* **THE TASK**: Give every entry again precisely as it appears.

[Extracted records]
********
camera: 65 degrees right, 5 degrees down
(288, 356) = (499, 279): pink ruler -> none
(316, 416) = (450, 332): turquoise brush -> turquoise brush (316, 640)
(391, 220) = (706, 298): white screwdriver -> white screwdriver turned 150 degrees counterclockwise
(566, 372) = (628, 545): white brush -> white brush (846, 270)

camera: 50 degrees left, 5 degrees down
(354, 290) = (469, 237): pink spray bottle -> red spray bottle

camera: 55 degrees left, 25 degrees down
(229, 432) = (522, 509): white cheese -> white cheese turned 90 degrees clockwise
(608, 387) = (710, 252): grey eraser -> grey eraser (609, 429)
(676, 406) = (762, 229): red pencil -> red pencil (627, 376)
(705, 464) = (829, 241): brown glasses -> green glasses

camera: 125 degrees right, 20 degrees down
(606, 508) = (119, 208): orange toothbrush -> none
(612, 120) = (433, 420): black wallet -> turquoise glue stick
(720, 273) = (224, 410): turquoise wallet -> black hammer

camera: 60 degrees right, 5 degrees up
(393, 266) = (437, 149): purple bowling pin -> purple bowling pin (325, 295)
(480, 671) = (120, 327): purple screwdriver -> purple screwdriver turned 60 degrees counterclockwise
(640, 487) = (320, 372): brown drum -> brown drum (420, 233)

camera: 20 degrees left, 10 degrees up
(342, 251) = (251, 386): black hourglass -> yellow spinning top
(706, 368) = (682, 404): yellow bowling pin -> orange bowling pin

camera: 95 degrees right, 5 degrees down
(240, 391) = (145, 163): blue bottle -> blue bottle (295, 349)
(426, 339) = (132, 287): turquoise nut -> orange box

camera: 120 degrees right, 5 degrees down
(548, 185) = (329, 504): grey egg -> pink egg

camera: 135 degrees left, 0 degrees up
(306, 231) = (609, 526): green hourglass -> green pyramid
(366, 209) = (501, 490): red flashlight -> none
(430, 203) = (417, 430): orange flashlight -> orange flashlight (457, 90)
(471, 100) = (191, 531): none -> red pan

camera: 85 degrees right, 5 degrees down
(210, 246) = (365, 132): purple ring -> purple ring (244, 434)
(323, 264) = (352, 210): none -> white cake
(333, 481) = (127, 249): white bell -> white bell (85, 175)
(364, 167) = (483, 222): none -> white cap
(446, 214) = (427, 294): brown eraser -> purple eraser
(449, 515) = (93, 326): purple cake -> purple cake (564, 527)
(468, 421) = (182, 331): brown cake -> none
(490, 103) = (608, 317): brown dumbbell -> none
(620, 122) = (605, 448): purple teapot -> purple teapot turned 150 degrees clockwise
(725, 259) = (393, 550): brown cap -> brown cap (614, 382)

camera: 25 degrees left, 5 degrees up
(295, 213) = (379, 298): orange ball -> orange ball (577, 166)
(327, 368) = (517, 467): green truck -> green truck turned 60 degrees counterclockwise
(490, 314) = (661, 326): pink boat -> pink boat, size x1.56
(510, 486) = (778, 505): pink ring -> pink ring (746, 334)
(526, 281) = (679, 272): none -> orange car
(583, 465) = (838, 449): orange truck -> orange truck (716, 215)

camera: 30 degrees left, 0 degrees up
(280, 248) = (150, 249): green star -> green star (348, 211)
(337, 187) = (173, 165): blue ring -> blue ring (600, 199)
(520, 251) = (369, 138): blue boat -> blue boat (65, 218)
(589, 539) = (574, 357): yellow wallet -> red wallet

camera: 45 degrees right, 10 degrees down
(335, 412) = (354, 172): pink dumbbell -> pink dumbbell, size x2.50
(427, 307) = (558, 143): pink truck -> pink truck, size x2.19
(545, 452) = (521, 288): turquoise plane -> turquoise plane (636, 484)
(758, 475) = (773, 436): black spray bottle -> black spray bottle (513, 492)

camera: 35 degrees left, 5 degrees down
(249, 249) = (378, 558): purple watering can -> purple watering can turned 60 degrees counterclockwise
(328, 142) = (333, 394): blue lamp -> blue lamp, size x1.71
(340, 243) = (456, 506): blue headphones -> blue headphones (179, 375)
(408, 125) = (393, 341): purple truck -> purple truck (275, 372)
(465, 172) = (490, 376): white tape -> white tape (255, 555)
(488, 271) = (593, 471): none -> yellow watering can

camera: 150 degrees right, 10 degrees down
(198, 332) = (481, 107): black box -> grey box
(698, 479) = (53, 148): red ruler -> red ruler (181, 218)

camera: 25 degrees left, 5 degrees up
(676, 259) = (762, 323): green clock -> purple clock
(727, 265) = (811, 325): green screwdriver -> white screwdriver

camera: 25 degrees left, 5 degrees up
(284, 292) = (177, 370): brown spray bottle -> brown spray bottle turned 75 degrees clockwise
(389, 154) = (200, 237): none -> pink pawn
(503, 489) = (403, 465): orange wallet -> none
********
* **SOLUTION**:
camera: 65 degrees right, 5 degrees down
(288, 356) = (499, 279): pink ruler -> none
(316, 416) = (450, 332): turquoise brush -> turquoise brush (316, 640)
(391, 220) = (706, 298): white screwdriver -> white screwdriver turned 150 degrees counterclockwise
(566, 372) = (628, 545): white brush -> white brush (846, 270)

camera: 50 degrees left, 5 degrees down
(354, 290) = (469, 237): pink spray bottle -> red spray bottle

camera: 55 degrees left, 25 degrees down
(229, 432) = (522, 509): white cheese -> white cheese turned 90 degrees clockwise
(608, 387) = (710, 252): grey eraser -> grey eraser (609, 429)
(676, 406) = (762, 229): red pencil -> red pencil (627, 376)
(705, 464) = (829, 241): brown glasses -> green glasses

camera: 125 degrees right, 20 degrees down
(606, 508) = (119, 208): orange toothbrush -> none
(612, 120) = (433, 420): black wallet -> turquoise glue stick
(720, 273) = (224, 410): turquoise wallet -> black hammer

camera: 60 degrees right, 5 degrees up
(393, 266) = (437, 149): purple bowling pin -> purple bowling pin (325, 295)
(480, 671) = (120, 327): purple screwdriver -> purple screwdriver turned 60 degrees counterclockwise
(640, 487) = (320, 372): brown drum -> brown drum (420, 233)

camera: 20 degrees left, 10 degrees up
(342, 251) = (251, 386): black hourglass -> yellow spinning top
(706, 368) = (682, 404): yellow bowling pin -> orange bowling pin

camera: 95 degrees right, 5 degrees down
(240, 391) = (145, 163): blue bottle -> blue bottle (295, 349)
(426, 339) = (132, 287): turquoise nut -> orange box

camera: 120 degrees right, 5 degrees down
(548, 185) = (329, 504): grey egg -> pink egg

camera: 135 degrees left, 0 degrees up
(306, 231) = (609, 526): green hourglass -> green pyramid
(366, 209) = (501, 490): red flashlight -> none
(430, 203) = (417, 430): orange flashlight -> orange flashlight (457, 90)
(471, 100) = (191, 531): none -> red pan

camera: 85 degrees right, 5 degrees down
(210, 246) = (365, 132): purple ring -> purple ring (244, 434)
(323, 264) = (352, 210): none -> white cake
(333, 481) = (127, 249): white bell -> white bell (85, 175)
(364, 167) = (483, 222): none -> white cap
(446, 214) = (427, 294): brown eraser -> purple eraser
(449, 515) = (93, 326): purple cake -> purple cake (564, 527)
(468, 421) = (182, 331): brown cake -> none
(490, 103) = (608, 317): brown dumbbell -> none
(620, 122) = (605, 448): purple teapot -> purple teapot turned 150 degrees clockwise
(725, 259) = (393, 550): brown cap -> brown cap (614, 382)

camera: 25 degrees left, 5 degrees up
(295, 213) = (379, 298): orange ball -> orange ball (577, 166)
(327, 368) = (517, 467): green truck -> green truck turned 60 degrees counterclockwise
(490, 314) = (661, 326): pink boat -> pink boat, size x1.56
(510, 486) = (778, 505): pink ring -> pink ring (746, 334)
(526, 281) = (679, 272): none -> orange car
(583, 465) = (838, 449): orange truck -> orange truck (716, 215)

camera: 30 degrees left, 0 degrees up
(280, 248) = (150, 249): green star -> green star (348, 211)
(337, 187) = (173, 165): blue ring -> blue ring (600, 199)
(520, 251) = (369, 138): blue boat -> blue boat (65, 218)
(589, 539) = (574, 357): yellow wallet -> red wallet

camera: 45 degrees right, 10 degrees down
(335, 412) = (354, 172): pink dumbbell -> pink dumbbell, size x2.50
(427, 307) = (558, 143): pink truck -> pink truck, size x2.19
(545, 452) = (521, 288): turquoise plane -> turquoise plane (636, 484)
(758, 475) = (773, 436): black spray bottle -> black spray bottle (513, 492)

camera: 35 degrees left, 5 degrees down
(249, 249) = (378, 558): purple watering can -> purple watering can turned 60 degrees counterclockwise
(328, 142) = (333, 394): blue lamp -> blue lamp, size x1.71
(340, 243) = (456, 506): blue headphones -> blue headphones (179, 375)
(408, 125) = (393, 341): purple truck -> purple truck (275, 372)
(465, 172) = (490, 376): white tape -> white tape (255, 555)
(488, 271) = (593, 471): none -> yellow watering can

camera: 150 degrees right, 10 degrees down
(198, 332) = (481, 107): black box -> grey box
(698, 479) = (53, 148): red ruler -> red ruler (181, 218)

camera: 25 degrees left, 5 degrees up
(676, 259) = (762, 323): green clock -> purple clock
(727, 265) = (811, 325): green screwdriver -> white screwdriver

camera: 25 degrees left, 5 degrees up
(284, 292) = (177, 370): brown spray bottle -> brown spray bottle turned 75 degrees clockwise
(389, 154) = (200, 237): none -> pink pawn
(503, 489) = (403, 465): orange wallet -> none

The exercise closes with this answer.